[Recorded data]
=== Begin Enclosure ===
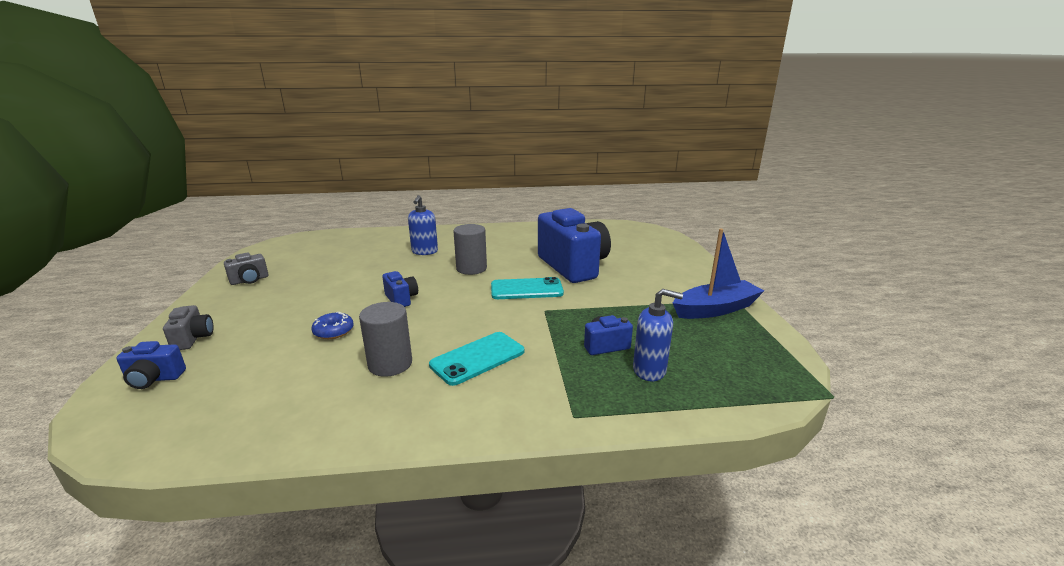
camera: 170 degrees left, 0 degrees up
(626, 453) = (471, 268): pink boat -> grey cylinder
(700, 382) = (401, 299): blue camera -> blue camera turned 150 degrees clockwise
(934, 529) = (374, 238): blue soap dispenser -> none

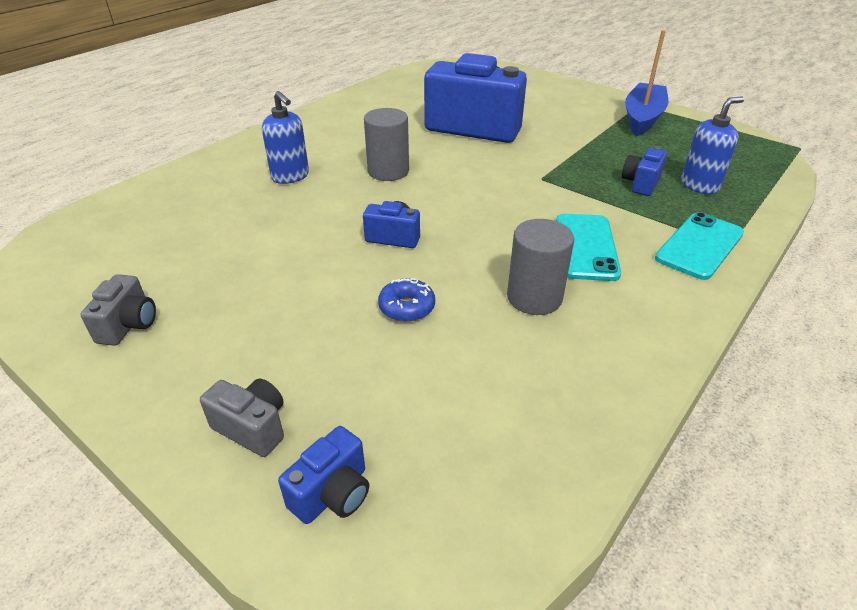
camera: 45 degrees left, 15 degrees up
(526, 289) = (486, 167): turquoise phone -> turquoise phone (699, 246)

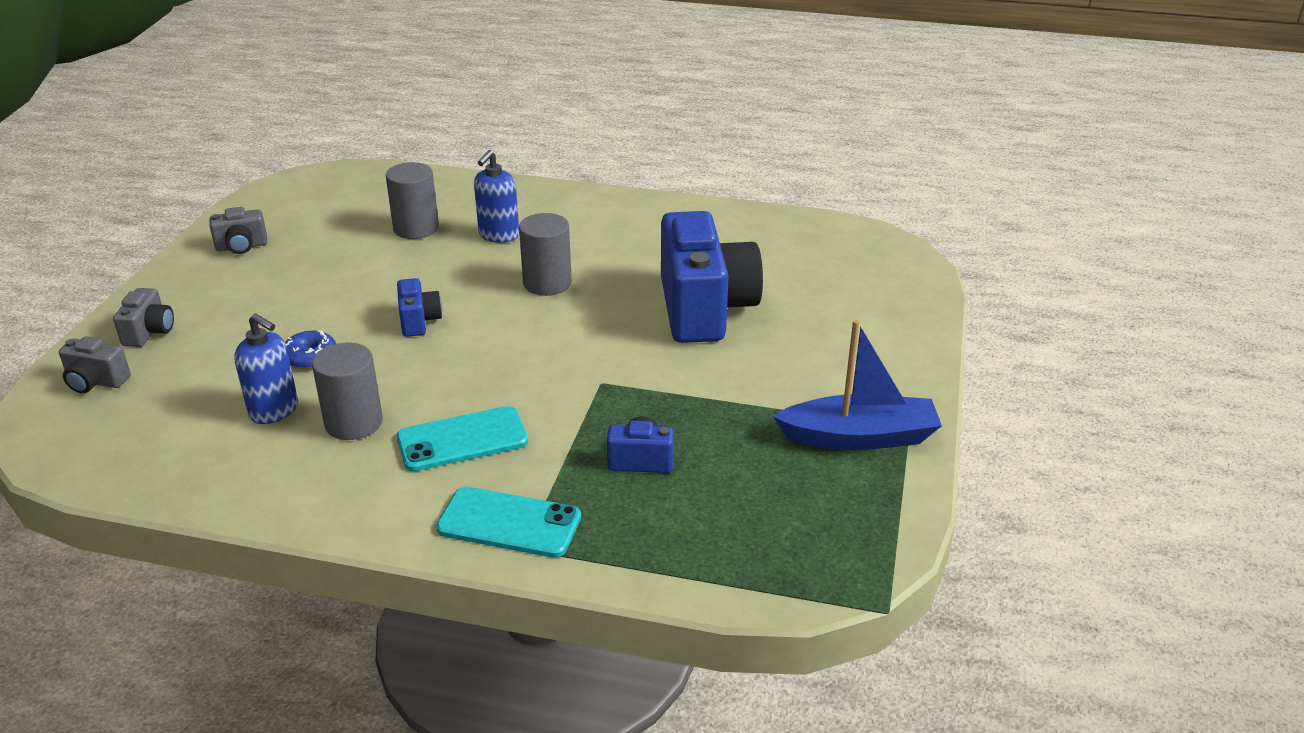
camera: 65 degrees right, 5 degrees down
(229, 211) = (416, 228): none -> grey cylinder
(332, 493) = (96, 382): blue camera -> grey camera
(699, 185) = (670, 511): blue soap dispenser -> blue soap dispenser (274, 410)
=== End Enclosure ===
=== Begin Enclosure ===
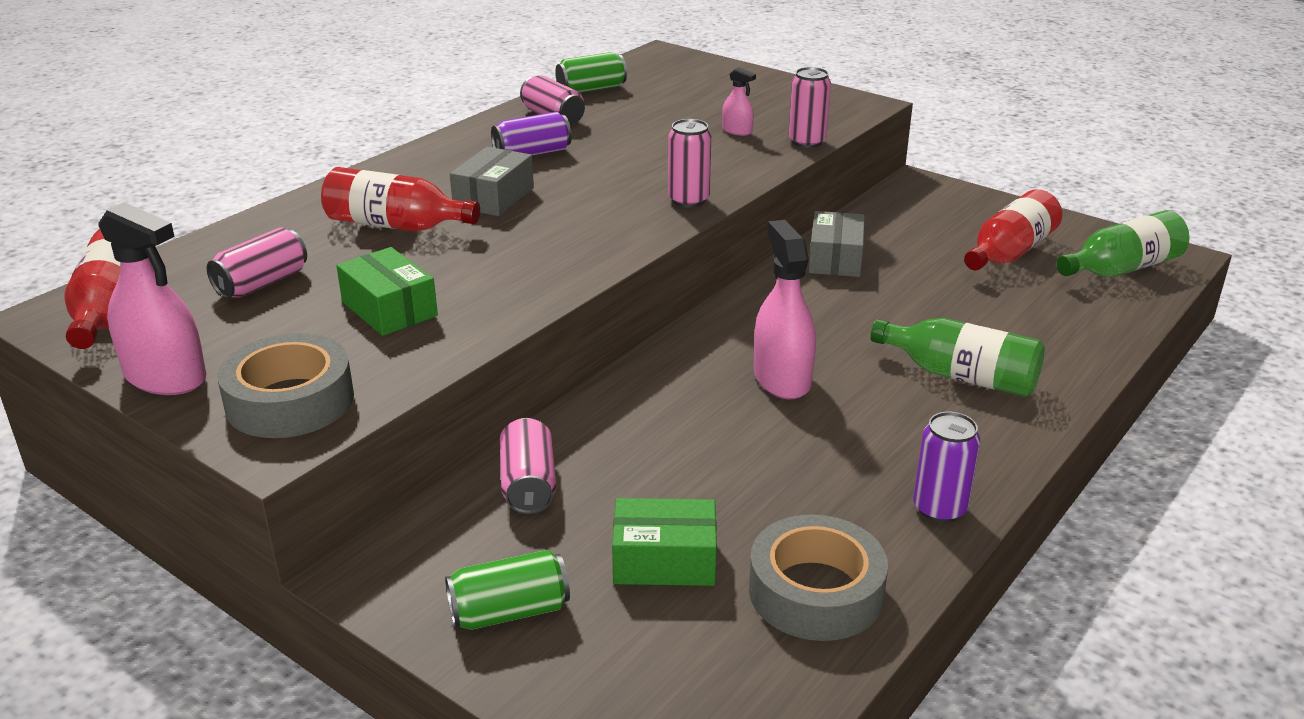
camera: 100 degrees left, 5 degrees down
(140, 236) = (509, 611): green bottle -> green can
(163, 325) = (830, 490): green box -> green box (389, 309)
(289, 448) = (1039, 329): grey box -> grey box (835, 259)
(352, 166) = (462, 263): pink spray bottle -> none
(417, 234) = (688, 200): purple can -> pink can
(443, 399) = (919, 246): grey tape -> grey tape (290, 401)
=== End Enclosure ===
Exercise aim: Make an exact copy of the lines above, beginning with the line with "camera: 170 degrees left, 0 degrees up" and ending with the line with "(699, 185) = (670, 511): blue", and keep the pictures out of it.

Problem solution:
camera: 170 degrees left, 0 degrees up
(626, 453) = (471, 268): pink boat -> grey cylinder
(700, 382) = (401, 299): blue camera -> blue camera turned 150 degrees clockwise
(934, 529) = (374, 238): blue soap dispenser -> none

camera: 45 degrees left, 15 degrees up
(526, 289) = (486, 167): turquoise phone -> turquoise phone (699, 246)

camera: 65 degrees right, 5 degrees down
(229, 211) = (416, 228): none -> grey cylinder
(332, 493) = (96, 382): blue camera -> grey camera
(699, 185) = (670, 511): blue soap dispenser -> blue soap dispenser (274, 410)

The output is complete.